### Problem to work on
Output all of the data exactly, keeping any images out of the copy.

### Information supplied

=== Begin Enclosure ===

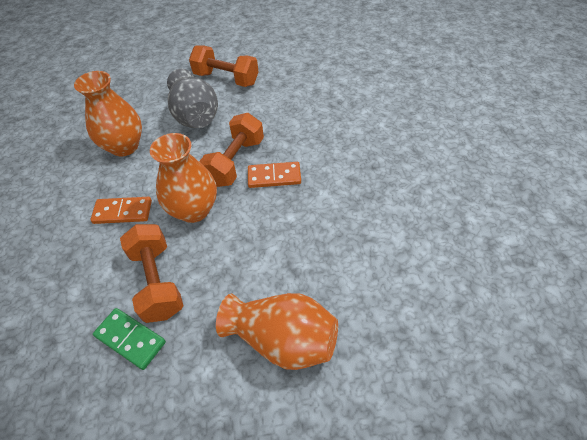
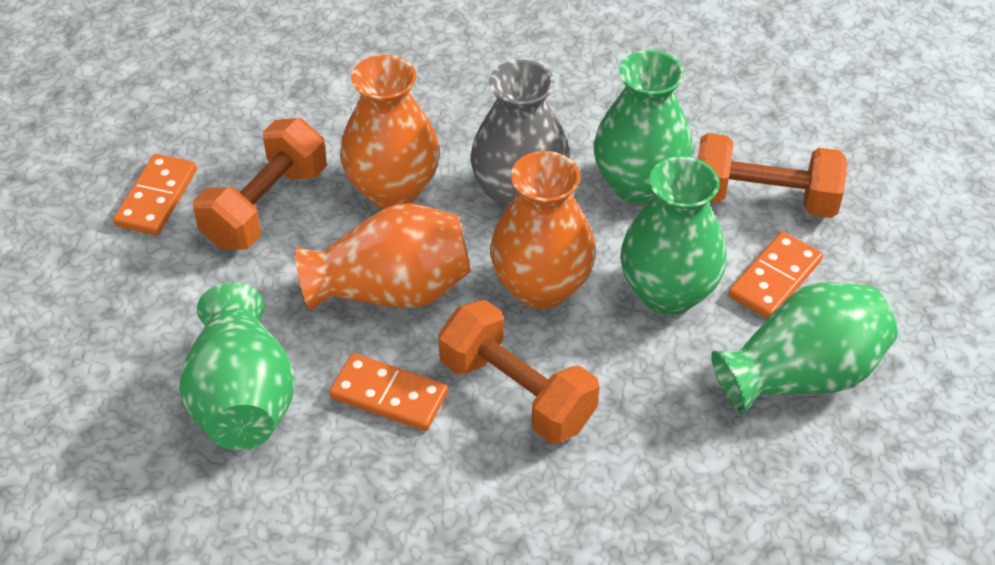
green domino: 1 -> 0
green vase: 0 -> 4
orange domino: 2 -> 3

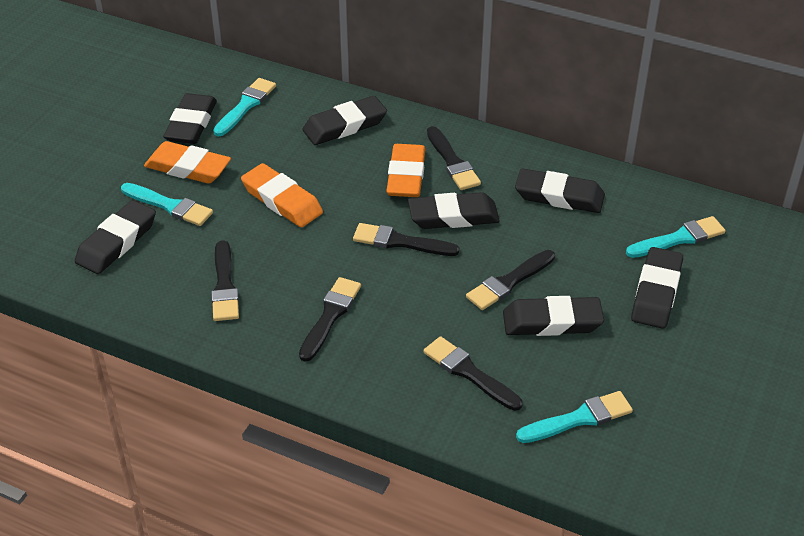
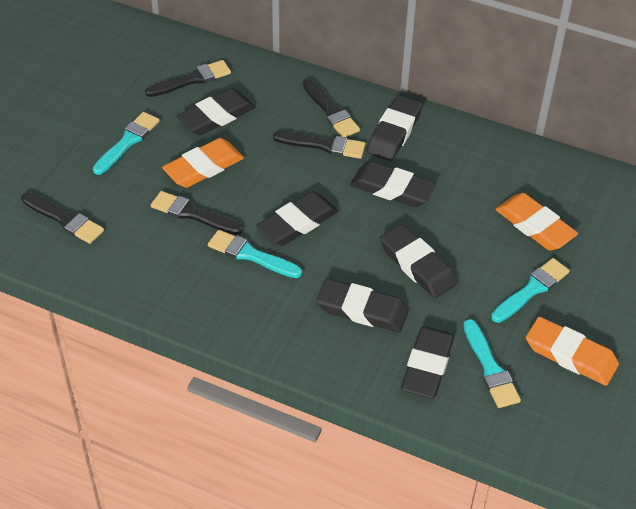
black brush: 6 -> 5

=== End Enclosure ===

### Response to this exercise
green domino: 1 -> 0
green vase: 0 -> 4
orange domino: 2 -> 3

black brush: 6 -> 5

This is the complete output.